(Object state comparisons)
┌──

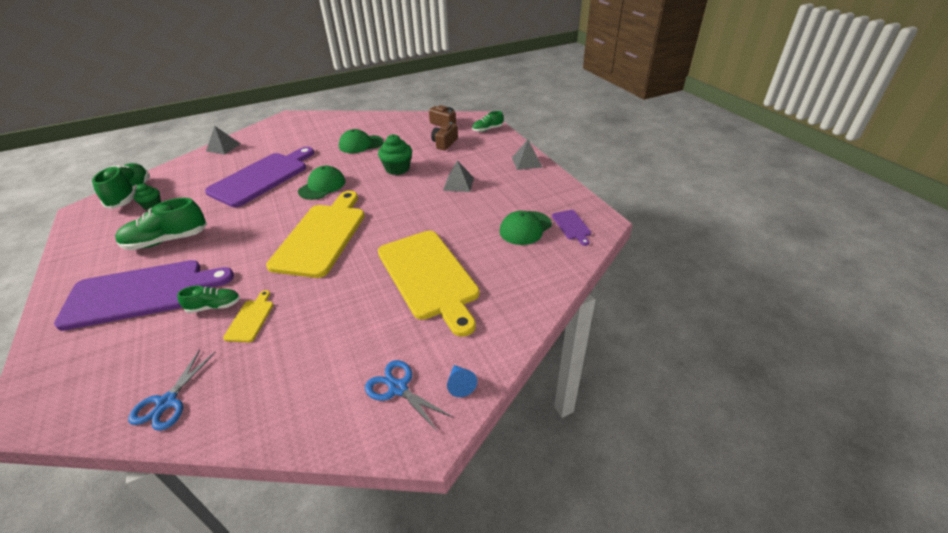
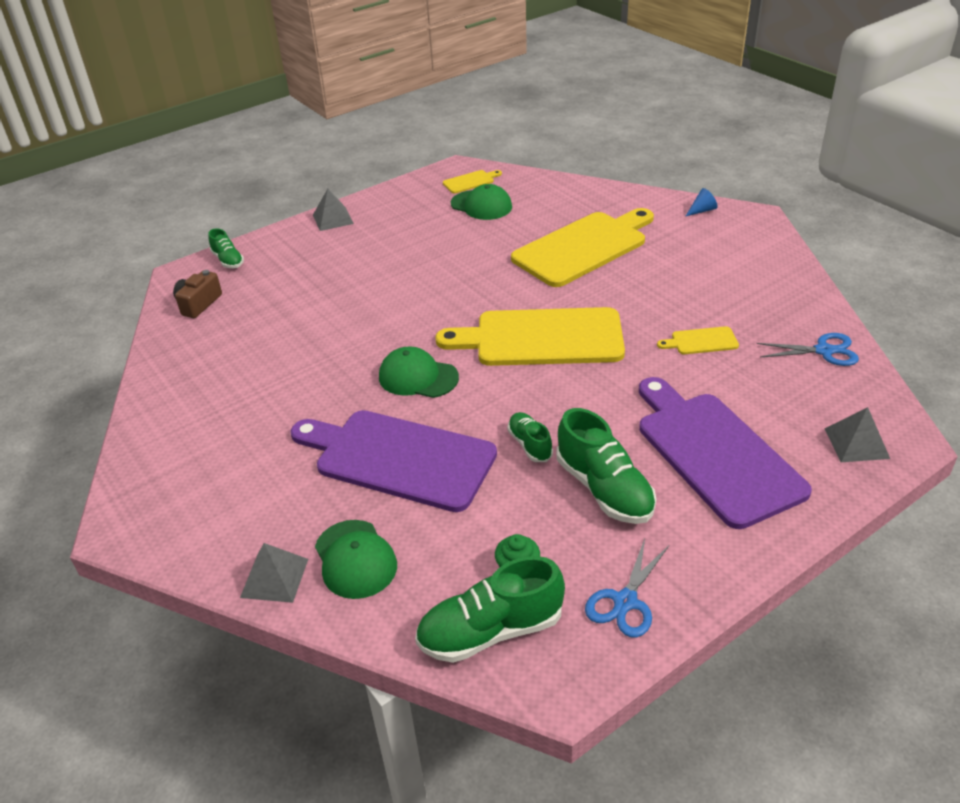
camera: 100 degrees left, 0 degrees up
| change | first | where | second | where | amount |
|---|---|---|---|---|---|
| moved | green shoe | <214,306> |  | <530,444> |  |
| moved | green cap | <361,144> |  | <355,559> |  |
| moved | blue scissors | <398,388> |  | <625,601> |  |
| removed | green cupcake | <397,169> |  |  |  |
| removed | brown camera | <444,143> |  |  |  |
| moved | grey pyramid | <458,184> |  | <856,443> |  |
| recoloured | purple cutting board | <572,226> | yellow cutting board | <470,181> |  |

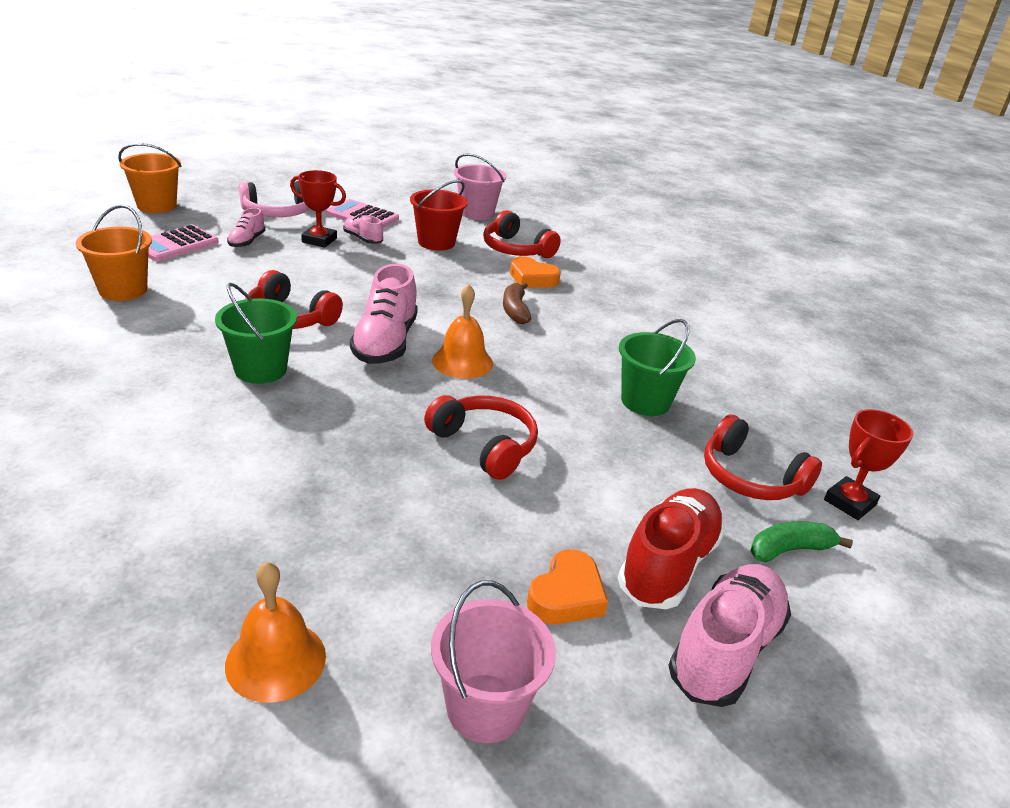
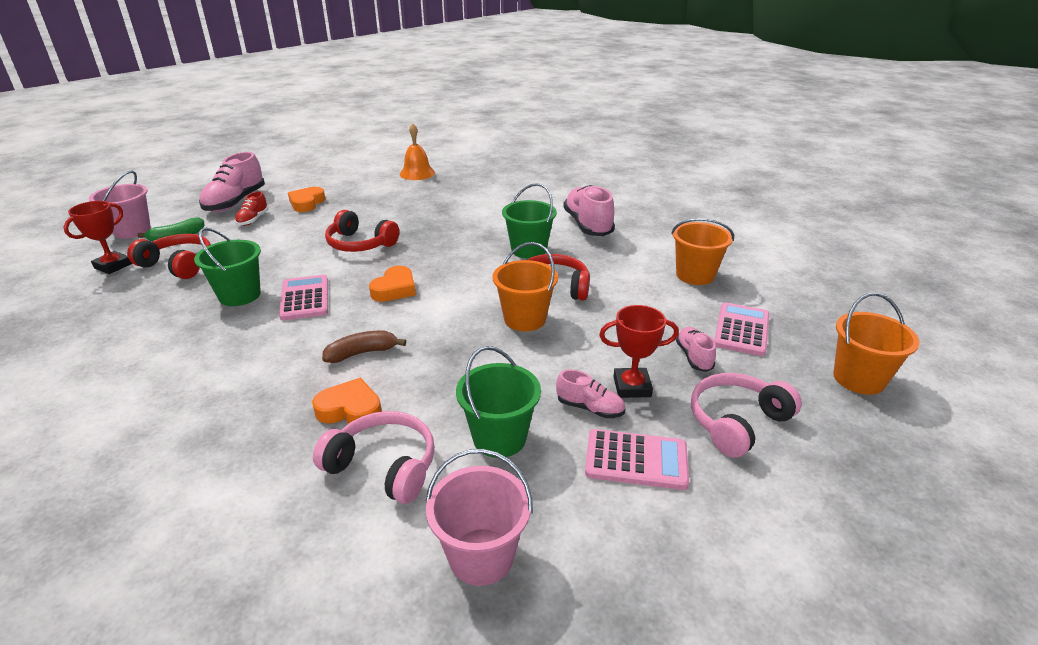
camera: 165 degrees right, 0 degrees up
| change | first | where | second | where | amount |
|---|---|---|---|---|---|
| moved | pink shoe | <385,343> |  | <588,225> |  |
| recoloured | red bucket | <436,242> | green bucket | <499,438> |  |
| moved | pink bucket | <485,708> |  | <132,231> |  |
| replaced | orange bell | <462,361> | orange heart | <395,289> |  |
| recoloured | red headphones | <516,249> | pink headphones | <384,466> |  |
| turned | brown banana | <515,310> |  | <362,353> | 90 degrees counterclockwise |
| resized | red shoe | <668,565> |  | <253,220> | x0.53 |
| added |  |  | pink calculator | <305,298> |  |
| added |  |  | orange bucket | <525,319> |  |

└──

## Activity:
With the pictures removed, copy the data above word for word.

## Answer to this task:
camera: 100 degrees left, 0 degrees up
| change | first | where | second | where | amount |
|---|---|---|---|---|---|
| moved | green shoe | <214,306> |  | <530,444> |  |
| moved | green cap | <361,144> |  | <355,559> |  |
| moved | blue scissors | <398,388> |  | <625,601> |  |
| removed | green cupcake | <397,169> |  |  |  |
| removed | brown camera | <444,143> |  |  |  |
| moved | grey pyramid | <458,184> |  | <856,443> |  |
| recoloured | purple cutting board | <572,226> | yellow cutting board | <470,181> |  |

camera: 165 degrees right, 0 degrees up
| change | first | where | second | where | amount |
|---|---|---|---|---|---|
| moved | pink shoe | <385,343> |  | <588,225> |  |
| recoloured | red bucket | <436,242> | green bucket | <499,438> |  |
| moved | pink bucket | <485,708> |  | <132,231> |  |
| replaced | orange bell | <462,361> | orange heart | <395,289> |  |
| recoloured | red headphones | <516,249> | pink headphones | <384,466> |  |
| turned | brown banana | <515,310> |  | <362,353> | 90 degrees counterclockwise |
| resized | red shoe | <668,565> |  | <253,220> | x0.53 |
| added |  |  | pink calculator | <305,298> |  |
| added |  |  | orange bucket | <525,319> |  |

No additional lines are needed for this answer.